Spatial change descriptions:
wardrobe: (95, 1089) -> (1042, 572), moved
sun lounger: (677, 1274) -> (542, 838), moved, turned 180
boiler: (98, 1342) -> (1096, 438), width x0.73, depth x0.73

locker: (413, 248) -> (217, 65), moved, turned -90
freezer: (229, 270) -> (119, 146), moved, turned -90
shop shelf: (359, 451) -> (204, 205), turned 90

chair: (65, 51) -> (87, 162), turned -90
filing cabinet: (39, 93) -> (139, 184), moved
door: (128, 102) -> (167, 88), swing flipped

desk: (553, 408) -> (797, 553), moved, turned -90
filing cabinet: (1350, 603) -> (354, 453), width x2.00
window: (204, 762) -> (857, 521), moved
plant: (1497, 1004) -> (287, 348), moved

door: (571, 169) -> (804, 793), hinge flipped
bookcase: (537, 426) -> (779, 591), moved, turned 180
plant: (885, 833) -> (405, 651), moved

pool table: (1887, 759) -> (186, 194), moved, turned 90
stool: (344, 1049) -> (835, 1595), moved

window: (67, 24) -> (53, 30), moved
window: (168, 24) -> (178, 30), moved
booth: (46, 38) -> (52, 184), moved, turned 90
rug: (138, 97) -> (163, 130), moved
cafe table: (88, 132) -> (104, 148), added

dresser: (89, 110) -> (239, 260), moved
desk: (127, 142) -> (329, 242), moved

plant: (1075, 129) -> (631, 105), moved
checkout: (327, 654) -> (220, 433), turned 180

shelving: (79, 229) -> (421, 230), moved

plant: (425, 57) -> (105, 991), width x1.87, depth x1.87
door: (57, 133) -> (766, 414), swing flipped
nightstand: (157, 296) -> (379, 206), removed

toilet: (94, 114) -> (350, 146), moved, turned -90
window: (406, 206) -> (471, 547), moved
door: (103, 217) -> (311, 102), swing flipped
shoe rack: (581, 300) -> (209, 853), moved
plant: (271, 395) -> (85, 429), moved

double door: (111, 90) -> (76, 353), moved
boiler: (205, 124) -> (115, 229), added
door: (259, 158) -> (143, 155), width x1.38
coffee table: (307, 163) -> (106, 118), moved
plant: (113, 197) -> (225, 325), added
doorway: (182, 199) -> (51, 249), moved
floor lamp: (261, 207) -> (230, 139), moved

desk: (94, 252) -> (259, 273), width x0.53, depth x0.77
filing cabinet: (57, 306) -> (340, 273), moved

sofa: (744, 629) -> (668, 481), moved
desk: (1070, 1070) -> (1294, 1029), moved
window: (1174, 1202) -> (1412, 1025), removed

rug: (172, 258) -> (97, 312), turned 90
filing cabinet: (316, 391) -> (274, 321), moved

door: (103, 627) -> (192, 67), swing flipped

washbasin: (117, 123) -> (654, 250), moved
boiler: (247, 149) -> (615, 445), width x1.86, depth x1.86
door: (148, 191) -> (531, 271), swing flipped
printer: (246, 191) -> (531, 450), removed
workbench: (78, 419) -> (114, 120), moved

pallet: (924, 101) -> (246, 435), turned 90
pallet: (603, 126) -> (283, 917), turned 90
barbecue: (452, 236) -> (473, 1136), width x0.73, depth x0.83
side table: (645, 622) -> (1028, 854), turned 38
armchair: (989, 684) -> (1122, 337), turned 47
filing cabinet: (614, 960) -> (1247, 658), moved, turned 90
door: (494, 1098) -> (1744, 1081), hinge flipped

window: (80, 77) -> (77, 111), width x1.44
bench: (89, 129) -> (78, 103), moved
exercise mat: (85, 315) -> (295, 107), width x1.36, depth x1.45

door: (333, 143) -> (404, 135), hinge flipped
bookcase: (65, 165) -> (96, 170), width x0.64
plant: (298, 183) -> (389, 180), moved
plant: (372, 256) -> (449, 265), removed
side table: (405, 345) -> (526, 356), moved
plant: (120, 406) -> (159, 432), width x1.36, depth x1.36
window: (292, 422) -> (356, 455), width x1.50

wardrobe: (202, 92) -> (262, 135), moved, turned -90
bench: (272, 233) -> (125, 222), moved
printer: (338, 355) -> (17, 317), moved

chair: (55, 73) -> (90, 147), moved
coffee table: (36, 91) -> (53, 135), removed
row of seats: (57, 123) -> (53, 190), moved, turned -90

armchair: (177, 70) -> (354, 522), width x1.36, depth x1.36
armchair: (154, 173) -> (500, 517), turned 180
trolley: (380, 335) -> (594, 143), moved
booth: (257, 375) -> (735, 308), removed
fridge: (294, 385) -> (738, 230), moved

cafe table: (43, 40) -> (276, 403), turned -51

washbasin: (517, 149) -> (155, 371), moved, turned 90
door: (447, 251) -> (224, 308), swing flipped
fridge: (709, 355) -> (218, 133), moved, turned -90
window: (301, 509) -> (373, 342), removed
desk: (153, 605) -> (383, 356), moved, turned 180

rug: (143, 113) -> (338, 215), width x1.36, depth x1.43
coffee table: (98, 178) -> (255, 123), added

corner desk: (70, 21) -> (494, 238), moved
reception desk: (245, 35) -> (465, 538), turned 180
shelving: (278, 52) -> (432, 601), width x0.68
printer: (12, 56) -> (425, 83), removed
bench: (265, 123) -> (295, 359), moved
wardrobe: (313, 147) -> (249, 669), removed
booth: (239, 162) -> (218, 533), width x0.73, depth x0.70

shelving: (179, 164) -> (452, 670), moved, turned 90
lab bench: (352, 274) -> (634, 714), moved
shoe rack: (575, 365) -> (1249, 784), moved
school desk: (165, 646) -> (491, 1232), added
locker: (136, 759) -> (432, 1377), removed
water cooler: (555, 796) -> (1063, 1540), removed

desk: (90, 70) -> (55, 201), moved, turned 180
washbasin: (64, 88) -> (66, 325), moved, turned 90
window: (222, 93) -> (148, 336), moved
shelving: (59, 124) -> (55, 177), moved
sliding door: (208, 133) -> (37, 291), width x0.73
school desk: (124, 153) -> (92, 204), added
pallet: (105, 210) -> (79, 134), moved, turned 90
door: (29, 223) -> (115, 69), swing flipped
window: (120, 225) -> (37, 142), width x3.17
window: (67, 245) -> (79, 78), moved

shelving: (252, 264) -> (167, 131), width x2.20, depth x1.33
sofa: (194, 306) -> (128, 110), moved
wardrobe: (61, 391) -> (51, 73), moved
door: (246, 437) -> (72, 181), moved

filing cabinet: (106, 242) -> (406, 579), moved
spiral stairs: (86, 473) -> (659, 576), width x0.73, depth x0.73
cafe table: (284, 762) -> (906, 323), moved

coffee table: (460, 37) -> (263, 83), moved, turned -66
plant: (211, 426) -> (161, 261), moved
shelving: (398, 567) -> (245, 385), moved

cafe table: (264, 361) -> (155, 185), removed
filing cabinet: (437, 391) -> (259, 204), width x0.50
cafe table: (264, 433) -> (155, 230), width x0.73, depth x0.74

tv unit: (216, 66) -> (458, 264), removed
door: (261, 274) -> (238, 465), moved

WHAT THE TASK REQUIRES:
What are the lines, exactly as written above, from the line with "window: (120, 225) -> (37, 142), width x3.17" to the line with "door: (246, 437) -> (72, 181), moved", both included? Output only those.

EXERCISE RESPONSE:
window: (120, 225) -> (37, 142), width x3.17
window: (67, 245) -> (79, 78), moved

shelving: (252, 264) -> (167, 131), width x2.20, depth x1.33
sofa: (194, 306) -> (128, 110), moved
wardrobe: (61, 391) -> (51, 73), moved
door: (246, 437) -> (72, 181), moved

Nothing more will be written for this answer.